- _Task details_
Report each line of the records where "pink" occurs.
━━━━━━━━━━━━━━━━━━━━
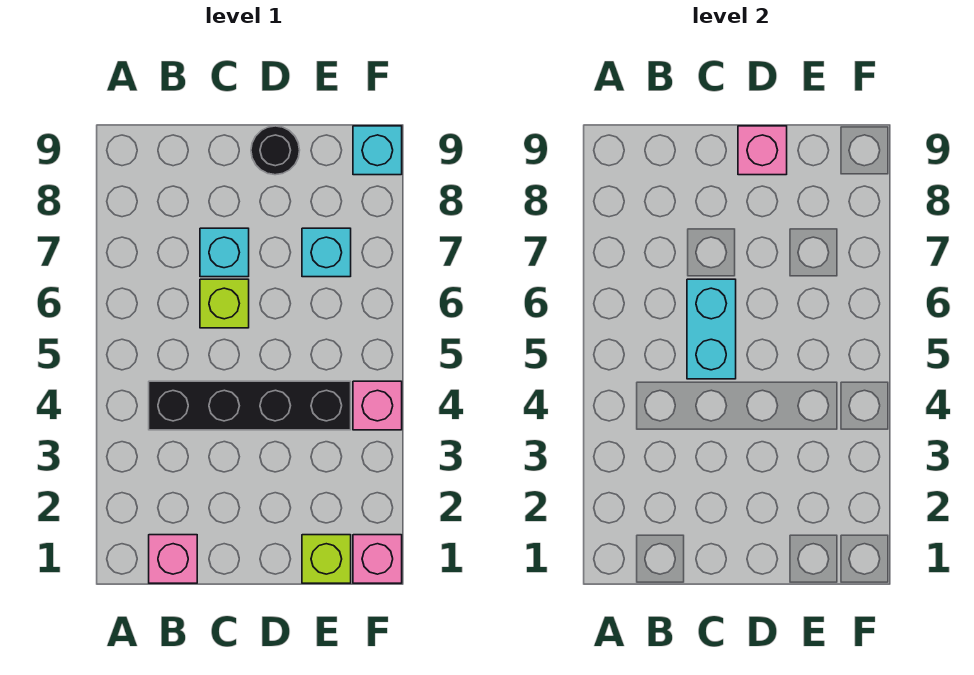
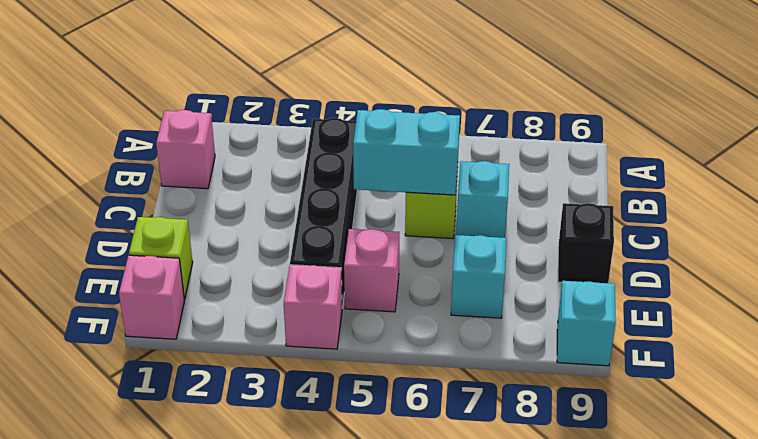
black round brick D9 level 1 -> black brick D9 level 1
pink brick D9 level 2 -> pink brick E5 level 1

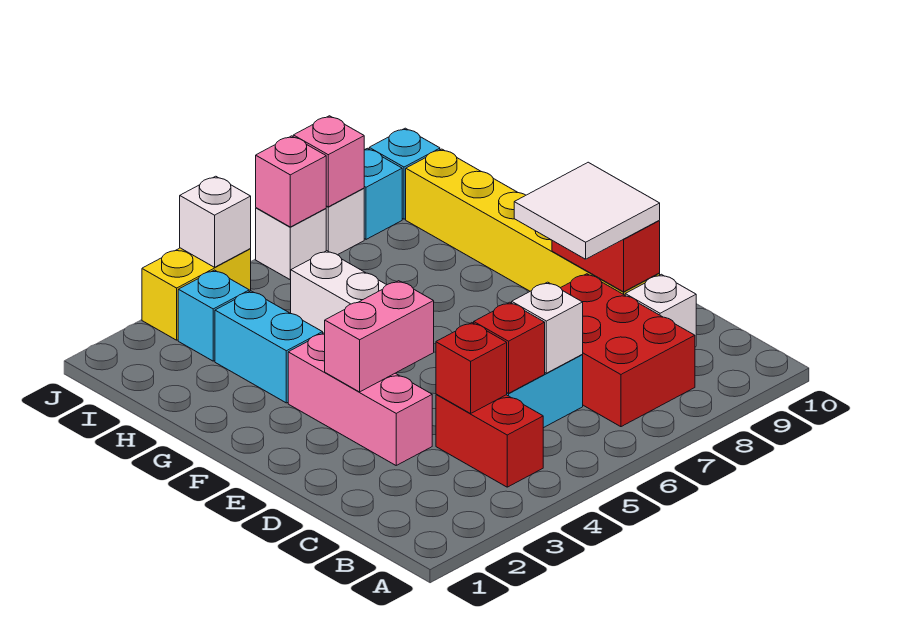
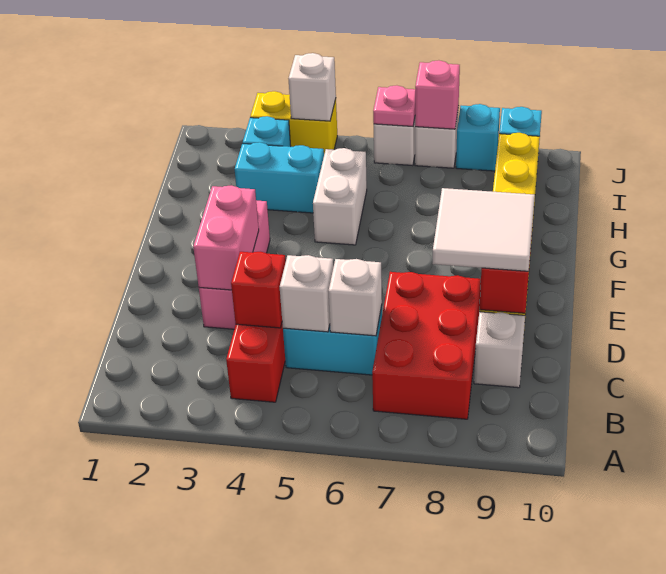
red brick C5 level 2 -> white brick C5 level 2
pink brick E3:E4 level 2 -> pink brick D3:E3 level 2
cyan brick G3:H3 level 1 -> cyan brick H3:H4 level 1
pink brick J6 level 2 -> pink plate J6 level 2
━━━━━━━━━━━━━━━━━━━━
- _Answer box_
pink brick D9 level 2 -> pink brick E5 level 1
pink brick E3:E4 level 2 -> pink brick D3:E3 level 2
pink brick J6 level 2 -> pink plate J6 level 2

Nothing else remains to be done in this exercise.